(PROMPT) Below are some entries. Transcribe the lines from the one holding "camera: 25 degrees right, 5 degrees up" to the one holding "(778, 272) = (516, 125): white", inclusive, but not the pictures among them.
START EXCERPTED DATA
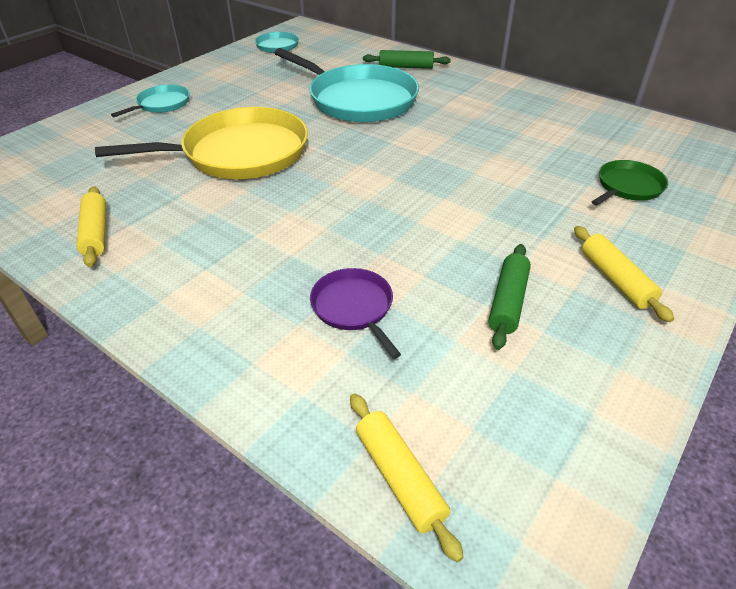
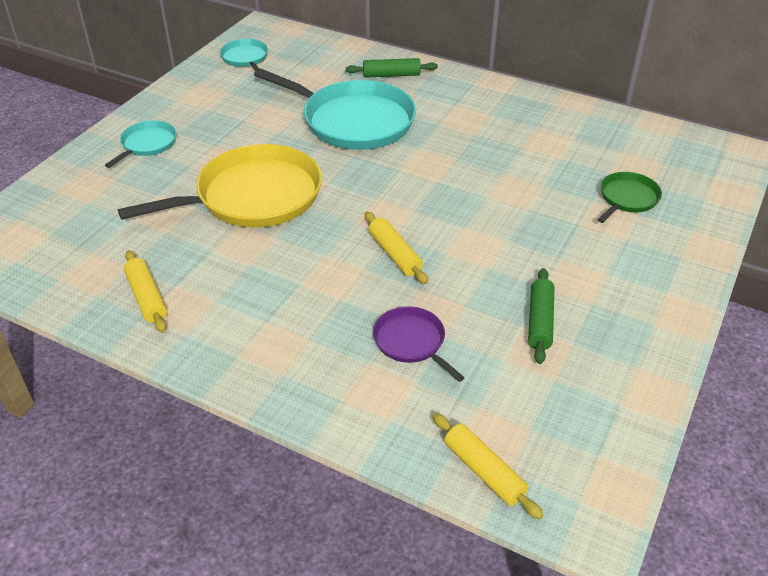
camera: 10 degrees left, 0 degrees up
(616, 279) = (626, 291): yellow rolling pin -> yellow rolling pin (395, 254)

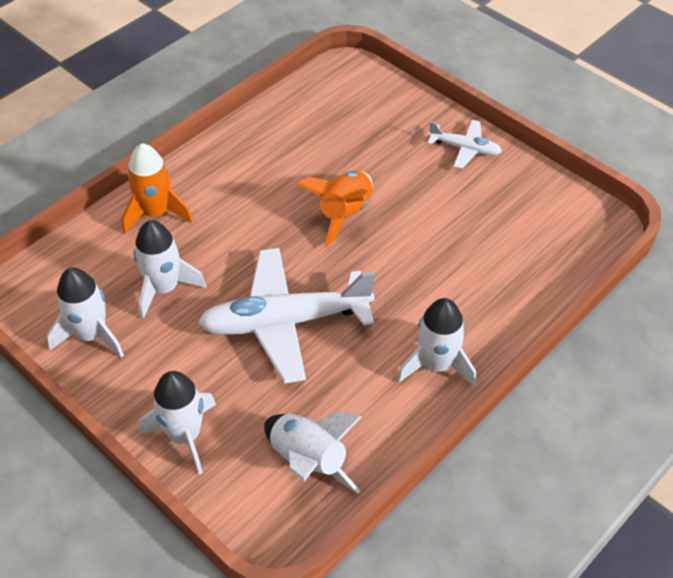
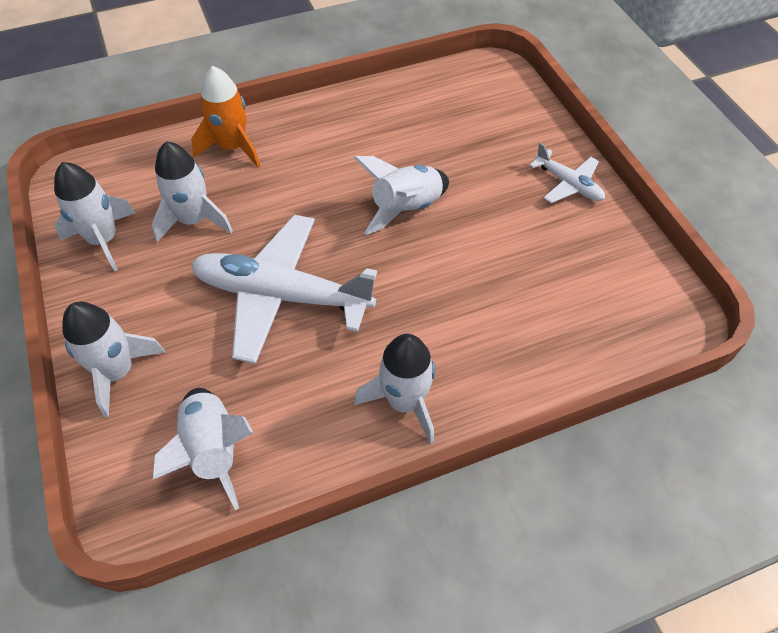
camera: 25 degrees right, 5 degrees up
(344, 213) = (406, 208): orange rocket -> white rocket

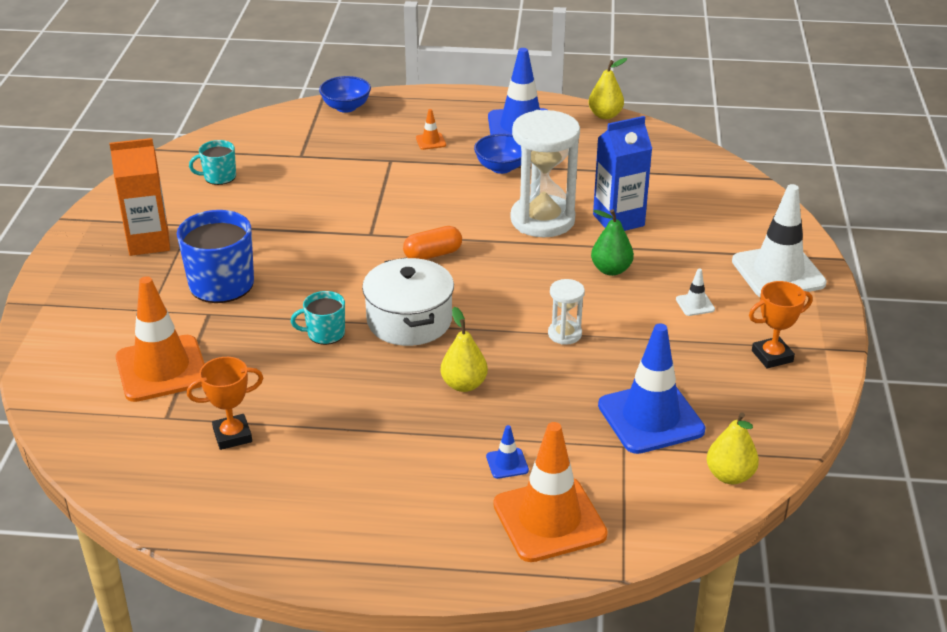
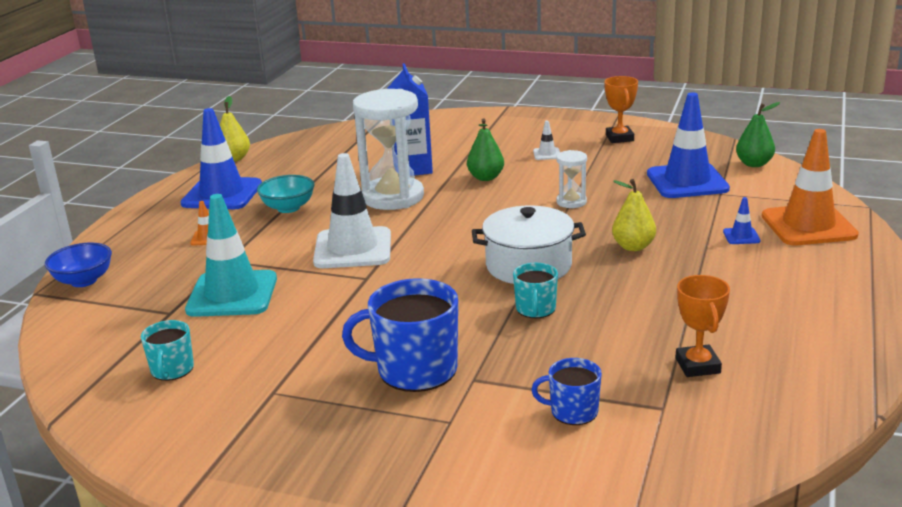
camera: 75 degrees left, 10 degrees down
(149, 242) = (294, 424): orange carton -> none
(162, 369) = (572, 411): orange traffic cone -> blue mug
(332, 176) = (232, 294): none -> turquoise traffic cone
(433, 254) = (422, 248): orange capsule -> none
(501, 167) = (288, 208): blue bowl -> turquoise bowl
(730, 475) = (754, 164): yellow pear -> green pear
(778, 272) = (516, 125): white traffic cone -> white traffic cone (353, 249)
END EXCERPTED DATA
START EXCERPTED DATA
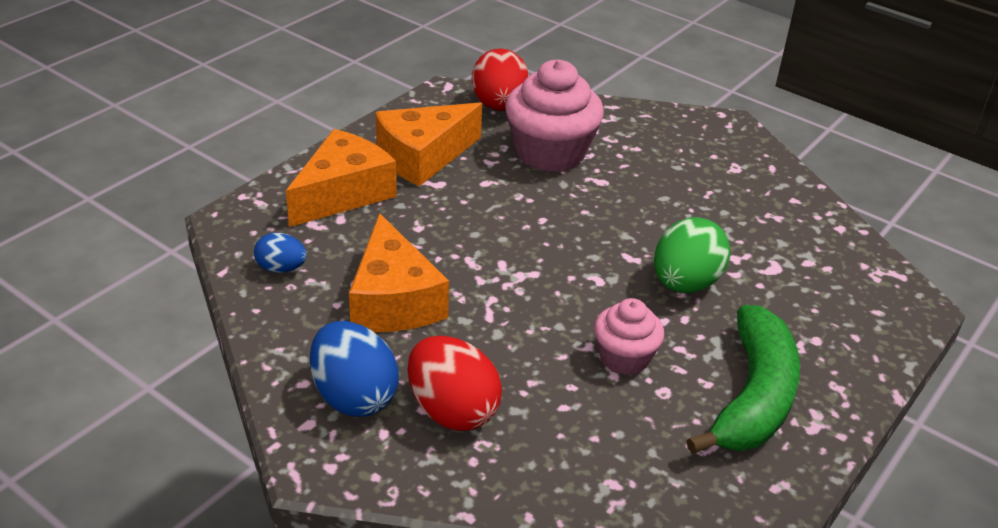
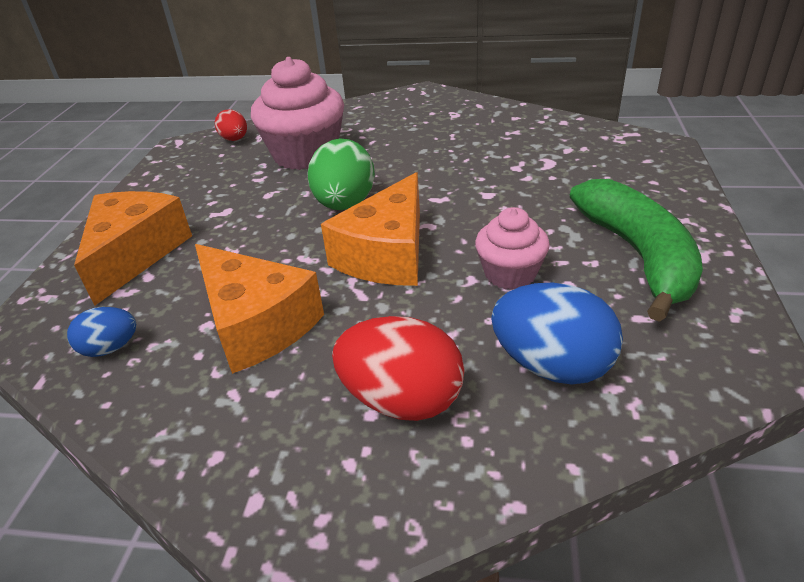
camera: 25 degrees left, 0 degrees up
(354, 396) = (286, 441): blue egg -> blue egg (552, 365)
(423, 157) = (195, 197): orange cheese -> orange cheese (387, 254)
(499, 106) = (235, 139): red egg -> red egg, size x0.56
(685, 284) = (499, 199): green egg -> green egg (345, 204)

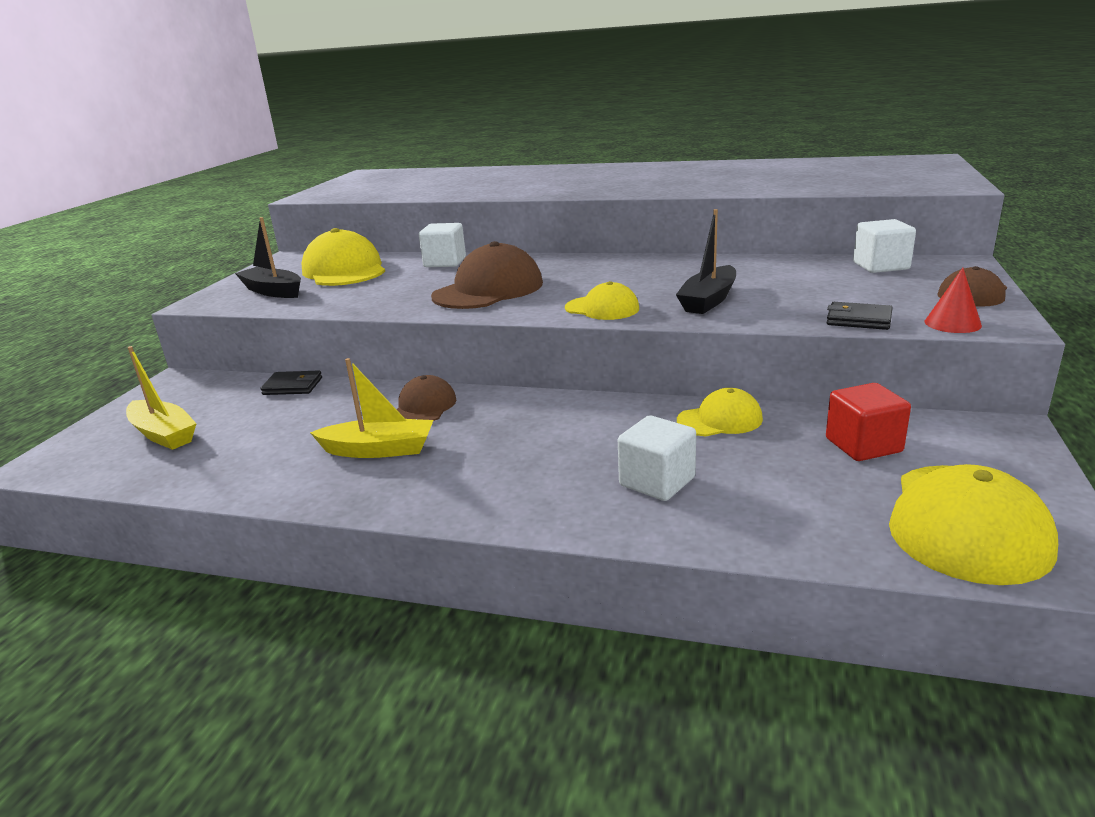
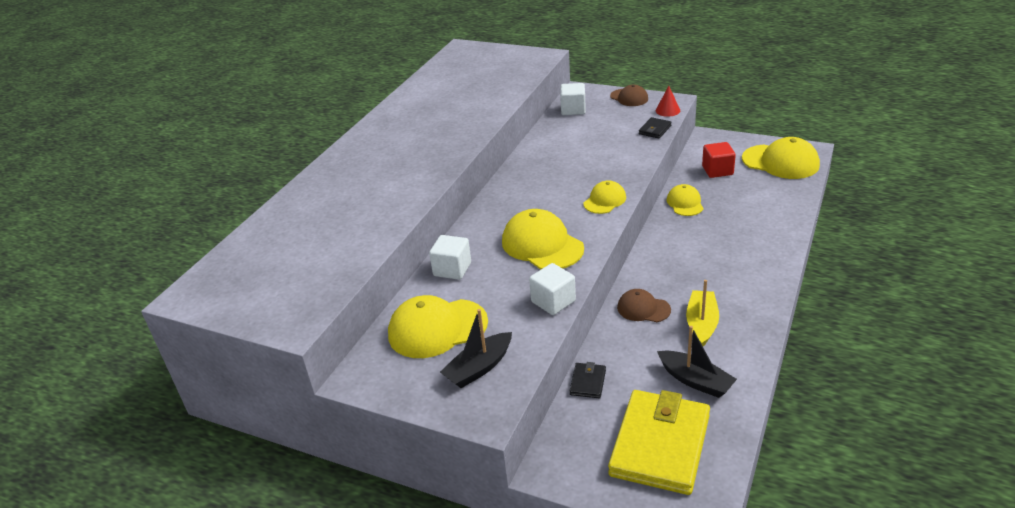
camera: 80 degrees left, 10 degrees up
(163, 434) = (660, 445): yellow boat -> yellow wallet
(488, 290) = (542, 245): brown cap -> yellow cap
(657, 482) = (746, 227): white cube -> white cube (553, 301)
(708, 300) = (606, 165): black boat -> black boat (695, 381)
END EXCERPTED DATA
(RESPONSE BOX)
camera: 25 degrees right, 5 degrees up
(344, 213) = (406, 208): orange rocket -> white rocket

camera: 75 degrees left, 10 degrees down
(149, 242) = (294, 424): orange carton -> none
(162, 369) = (572, 411): orange traffic cone -> blue mug
(332, 176) = (232, 294): none -> turquoise traffic cone
(433, 254) = (422, 248): orange capsule -> none
(501, 167) = (288, 208): blue bowl -> turquoise bowl
(730, 475) = (754, 164): yellow pear -> green pear
(778, 272) = (516, 125): white traffic cone -> white traffic cone (353, 249)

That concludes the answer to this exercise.